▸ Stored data
★ ★ ★ ★

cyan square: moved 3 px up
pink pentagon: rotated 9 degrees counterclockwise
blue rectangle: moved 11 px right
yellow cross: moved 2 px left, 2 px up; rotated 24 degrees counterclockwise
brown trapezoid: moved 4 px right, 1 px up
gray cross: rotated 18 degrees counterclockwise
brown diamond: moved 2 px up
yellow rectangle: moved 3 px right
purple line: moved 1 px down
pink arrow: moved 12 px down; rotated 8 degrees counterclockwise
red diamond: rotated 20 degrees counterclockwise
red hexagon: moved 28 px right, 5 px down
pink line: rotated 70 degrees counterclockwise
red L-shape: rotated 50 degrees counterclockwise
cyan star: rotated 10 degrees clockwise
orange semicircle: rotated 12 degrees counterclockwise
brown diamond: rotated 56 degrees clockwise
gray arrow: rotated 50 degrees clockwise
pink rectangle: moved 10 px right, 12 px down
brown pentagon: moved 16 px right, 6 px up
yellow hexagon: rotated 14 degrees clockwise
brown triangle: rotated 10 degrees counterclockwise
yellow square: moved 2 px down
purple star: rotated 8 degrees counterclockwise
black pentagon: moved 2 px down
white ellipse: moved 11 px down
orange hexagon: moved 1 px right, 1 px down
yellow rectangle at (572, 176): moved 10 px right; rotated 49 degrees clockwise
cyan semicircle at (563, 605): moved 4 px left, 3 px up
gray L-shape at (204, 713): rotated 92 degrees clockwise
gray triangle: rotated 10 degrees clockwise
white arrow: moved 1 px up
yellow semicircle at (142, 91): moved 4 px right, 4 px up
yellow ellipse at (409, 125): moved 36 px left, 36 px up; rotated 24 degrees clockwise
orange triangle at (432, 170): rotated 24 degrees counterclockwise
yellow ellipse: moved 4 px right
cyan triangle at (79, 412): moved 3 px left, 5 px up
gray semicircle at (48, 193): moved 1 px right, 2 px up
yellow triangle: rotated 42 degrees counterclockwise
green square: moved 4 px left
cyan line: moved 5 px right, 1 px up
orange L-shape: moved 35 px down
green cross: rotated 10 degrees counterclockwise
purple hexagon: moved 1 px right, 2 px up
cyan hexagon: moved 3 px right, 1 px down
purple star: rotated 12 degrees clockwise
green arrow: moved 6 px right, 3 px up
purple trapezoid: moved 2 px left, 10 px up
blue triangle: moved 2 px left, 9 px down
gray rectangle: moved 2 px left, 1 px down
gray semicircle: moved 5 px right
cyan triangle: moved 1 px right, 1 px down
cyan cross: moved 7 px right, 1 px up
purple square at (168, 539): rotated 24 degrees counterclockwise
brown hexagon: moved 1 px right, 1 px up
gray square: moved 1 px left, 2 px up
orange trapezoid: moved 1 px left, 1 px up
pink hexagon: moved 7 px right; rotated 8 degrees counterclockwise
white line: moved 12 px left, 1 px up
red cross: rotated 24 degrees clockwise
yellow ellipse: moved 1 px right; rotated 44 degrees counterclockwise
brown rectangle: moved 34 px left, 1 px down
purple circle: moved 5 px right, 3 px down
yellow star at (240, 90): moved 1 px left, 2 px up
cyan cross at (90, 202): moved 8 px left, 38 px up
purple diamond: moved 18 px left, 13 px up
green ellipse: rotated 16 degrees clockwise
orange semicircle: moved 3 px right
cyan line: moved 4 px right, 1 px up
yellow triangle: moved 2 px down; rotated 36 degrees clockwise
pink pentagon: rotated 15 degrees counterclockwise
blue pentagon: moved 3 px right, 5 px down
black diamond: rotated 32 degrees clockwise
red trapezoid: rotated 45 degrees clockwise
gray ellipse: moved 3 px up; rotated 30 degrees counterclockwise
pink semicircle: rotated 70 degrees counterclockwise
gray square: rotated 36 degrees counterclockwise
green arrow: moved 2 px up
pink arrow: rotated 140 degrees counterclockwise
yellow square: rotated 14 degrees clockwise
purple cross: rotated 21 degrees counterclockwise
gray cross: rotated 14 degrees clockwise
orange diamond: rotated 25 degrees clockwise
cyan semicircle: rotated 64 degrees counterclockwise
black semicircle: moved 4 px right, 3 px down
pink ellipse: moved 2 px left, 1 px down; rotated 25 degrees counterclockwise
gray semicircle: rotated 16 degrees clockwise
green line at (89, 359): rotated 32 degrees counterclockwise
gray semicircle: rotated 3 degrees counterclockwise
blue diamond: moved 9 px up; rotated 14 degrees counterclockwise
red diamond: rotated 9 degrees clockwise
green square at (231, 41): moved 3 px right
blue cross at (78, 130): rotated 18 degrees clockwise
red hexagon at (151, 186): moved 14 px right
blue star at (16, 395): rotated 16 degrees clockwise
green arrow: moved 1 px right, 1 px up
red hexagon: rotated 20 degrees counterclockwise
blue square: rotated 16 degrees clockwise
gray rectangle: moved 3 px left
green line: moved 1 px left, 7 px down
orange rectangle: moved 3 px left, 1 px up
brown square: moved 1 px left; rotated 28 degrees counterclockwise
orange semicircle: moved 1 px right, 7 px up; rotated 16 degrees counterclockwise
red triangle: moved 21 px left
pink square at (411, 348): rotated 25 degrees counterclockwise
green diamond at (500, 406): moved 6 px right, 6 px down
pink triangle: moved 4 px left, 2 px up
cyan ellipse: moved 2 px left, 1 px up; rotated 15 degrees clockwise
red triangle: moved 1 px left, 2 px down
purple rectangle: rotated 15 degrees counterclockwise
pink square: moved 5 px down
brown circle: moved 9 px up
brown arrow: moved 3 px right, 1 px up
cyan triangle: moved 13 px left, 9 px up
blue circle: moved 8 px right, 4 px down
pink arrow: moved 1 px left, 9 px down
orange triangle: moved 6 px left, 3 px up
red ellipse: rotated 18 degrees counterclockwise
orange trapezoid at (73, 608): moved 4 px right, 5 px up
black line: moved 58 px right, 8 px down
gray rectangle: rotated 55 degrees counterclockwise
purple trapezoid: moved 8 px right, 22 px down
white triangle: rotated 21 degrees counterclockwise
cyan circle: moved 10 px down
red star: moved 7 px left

★ ★ ★ ★

Convert every line of the records above into a JSON list of strings, with one string per line and no blank lines.

[
  "cyan square: moved 3 px up",
  "pink pentagon: rotated 9 degrees counterclockwise",
  "blue rectangle: moved 11 px right",
  "yellow cross: moved 2 px left, 2 px up; rotated 24 degrees counterclockwise",
  "brown trapezoid: moved 4 px right, 1 px up",
  "gray cross: rotated 18 degrees counterclockwise",
  "brown diamond: moved 2 px up",
  "yellow rectangle: moved 3 px right",
  "purple line: moved 1 px down",
  "pink arrow: moved 12 px down; rotated 8 degrees counterclockwise",
  "red diamond: rotated 20 degrees counterclockwise",
  "red hexagon: moved 28 px right, 5 px down",
  "pink line: rotated 70 degrees counterclockwise",
  "red L-shape: rotated 50 degrees counterclockwise",
  "cyan star: rotated 10 degrees clockwise",
  "orange semicircle: rotated 12 degrees counterclockwise",
  "brown diamond: rotated 56 degrees clockwise",
  "gray arrow: rotated 50 degrees clockwise",
  "pink rectangle: moved 10 px right, 12 px down",
  "brown pentagon: moved 16 px right, 6 px up",
  "yellow hexagon: rotated 14 degrees clockwise",
  "brown triangle: rotated 10 degrees counterclockwise",
  "yellow square: moved 2 px down",
  "purple star: rotated 8 degrees counterclockwise",
  "black pentagon: moved 2 px down",
  "white ellipse: moved 11 px down",
  "orange hexagon: moved 1 px right, 1 px down",
  "yellow rectangle at (572, 176): moved 10 px right; rotated 49 degrees clockwise",
  "cyan semicircle at (563, 605): moved 4 px left, 3 px up",
  "gray L-shape at (204, 713): rotated 92 degrees clockwise",
  "gray triangle: rotated 10 degrees clockwise",
  "white arrow: moved 1 px up",
  "yellow semicircle at (142, 91): moved 4 px right, 4 px up",
  "yellow ellipse at (409, 125): moved 36 px left, 36 px up; rotated 24 degrees clockwise",
  "orange triangle at (432, 170): rotated 24 degrees counterclockwise",
  "yellow ellipse: moved 4 px right",
  "cyan triangle at (79, 412): moved 3 px left, 5 px up",
  "gray semicircle at (48, 193): moved 1 px right, 2 px up",
  "yellow triangle: rotated 42 degrees counterclockwise",
  "green square: moved 4 px left",
  "cyan line: moved 5 px right, 1 px up",
  "orange L-shape: moved 35 px down",
  "green cross: rotated 10 degrees counterclockwise",
  "purple hexagon: moved 1 px right, 2 px up",
  "cyan hexagon: moved 3 px right, 1 px down",
  "purple star: rotated 12 degrees clockwise",
  "green arrow: moved 6 px right, 3 px up",
  "purple trapezoid: moved 2 px left, 10 px up",
  "blue triangle: moved 2 px left, 9 px down",
  "gray rectangle: moved 2 px left, 1 px down",
  "gray semicircle: moved 5 px right",
  "cyan triangle: moved 1 px right, 1 px down",
  "cyan cross: moved 7 px right, 1 px up",
  "purple square at (168, 539): rotated 24 degrees counterclockwise",
  "brown hexagon: moved 1 px right, 1 px up",
  "gray square: moved 1 px left, 2 px up",
  "orange trapezoid: moved 1 px left, 1 px up",
  "pink hexagon: moved 7 px right; rotated 8 degrees counterclockwise",
  "white line: moved 12 px left, 1 px up",
  "red cross: rotated 24 degrees clockwise",
  "yellow ellipse: moved 1 px right; rotated 44 degrees counterclockwise",
  "brown rectangle: moved 34 px left, 1 px down",
  "purple circle: moved 5 px right, 3 px down",
  "yellow star at (240, 90): moved 1 px left, 2 px up",
  "cyan cross at (90, 202): moved 8 px left, 38 px up",
  "purple diamond: moved 18 px left, 13 px up",
  "green ellipse: rotated 16 degrees clockwise",
  "orange semicircle: moved 3 px right",
  "cyan line: moved 4 px right, 1 px up",
  "yellow triangle: moved 2 px down; rotated 36 degrees clockwise",
  "pink pentagon: rotated 15 degrees counterclockwise",
  "blue pentagon: moved 3 px right, 5 px down",
  "black diamond: rotated 32 degrees clockwise",
  "red trapezoid: rotated 45 degrees clockwise",
  "gray ellipse: moved 3 px up; rotated 30 degrees counterclockwise",
  "pink semicircle: rotated 70 degrees counterclockwise",
  "gray square: rotated 36 degrees counterclockwise",
  "green arrow: moved 2 px up",
  "pink arrow: rotated 140 degrees counterclockwise",
  "yellow square: rotated 14 degrees clockwise",
  "purple cross: rotated 21 degrees counterclockwise",
  "gray cross: rotated 14 degrees clockwise",
  "orange diamond: rotated 25 degrees clockwise",
  "cyan semicircle: rotated 64 degrees counterclockwise",
  "black semicircle: moved 4 px right, 3 px down",
  "pink ellipse: moved 2 px left, 1 px down; rotated 25 degrees counterclockwise",
  "gray semicircle: rotated 16 degrees clockwise",
  "green line at (89, 359): rotated 32 degrees counterclockwise",
  "gray semicircle: rotated 3 degrees counterclockwise",
  "blue diamond: moved 9 px up; rotated 14 degrees counterclockwise",
  "red diamond: rotated 9 degrees clockwise",
  "green square at (231, 41): moved 3 px right",
  "blue cross at (78, 130): rotated 18 degrees clockwise",
  "red hexagon at (151, 186): moved 14 px right",
  "blue star at (16, 395): rotated 16 degrees clockwise",
  "green arrow: moved 1 px right, 1 px up",
  "red hexagon: rotated 20 degrees counterclockwise",
  "blue square: rotated 16 degrees clockwise",
  "gray rectangle: moved 3 px left",
  "green line: moved 1 px left, 7 px down",
  "orange rectangle: moved 3 px left, 1 px up",
  "brown square: moved 1 px left; rotated 28 degrees counterclockwise",
  "orange semicircle: moved 1 px right, 7 px up; rotated 16 degrees counterclockwise",
  "red triangle: moved 21 px left",
  "pink square at (411, 348): rotated 25 degrees counterclockwise",
  "green diamond at (500, 406): moved 6 px right, 6 px down",
  "pink triangle: moved 4 px left, 2 px up",
  "cyan ellipse: moved 2 px left, 1 px up; rotated 15 degrees clockwise",
  "red triangle: moved 1 px left, 2 px down",
  "purple rectangle: rotated 15 degrees counterclockwise",
  "pink square: moved 5 px down",
  "brown circle: moved 9 px up",
  "brown arrow: moved 3 px right, 1 px up",
  "cyan triangle: moved 13 px left, 9 px up",
  "blue circle: moved 8 px right, 4 px down",
  "pink arrow: moved 1 px left, 9 px down",
  "orange triangle: moved 6 px left, 3 px up",
  "red ellipse: rotated 18 degrees counterclockwise",
  "orange trapezoid at (73, 608): moved 4 px right, 5 px up",
  "black line: moved 58 px right, 8 px down",
  "gray rectangle: rotated 55 degrees counterclockwise",
  "purple trapezoid: moved 8 px right, 22 px down",
  "white triangle: rotated 21 degrees counterclockwise",
  "cyan circle: moved 10 px down",
  "red star: moved 7 px left"
]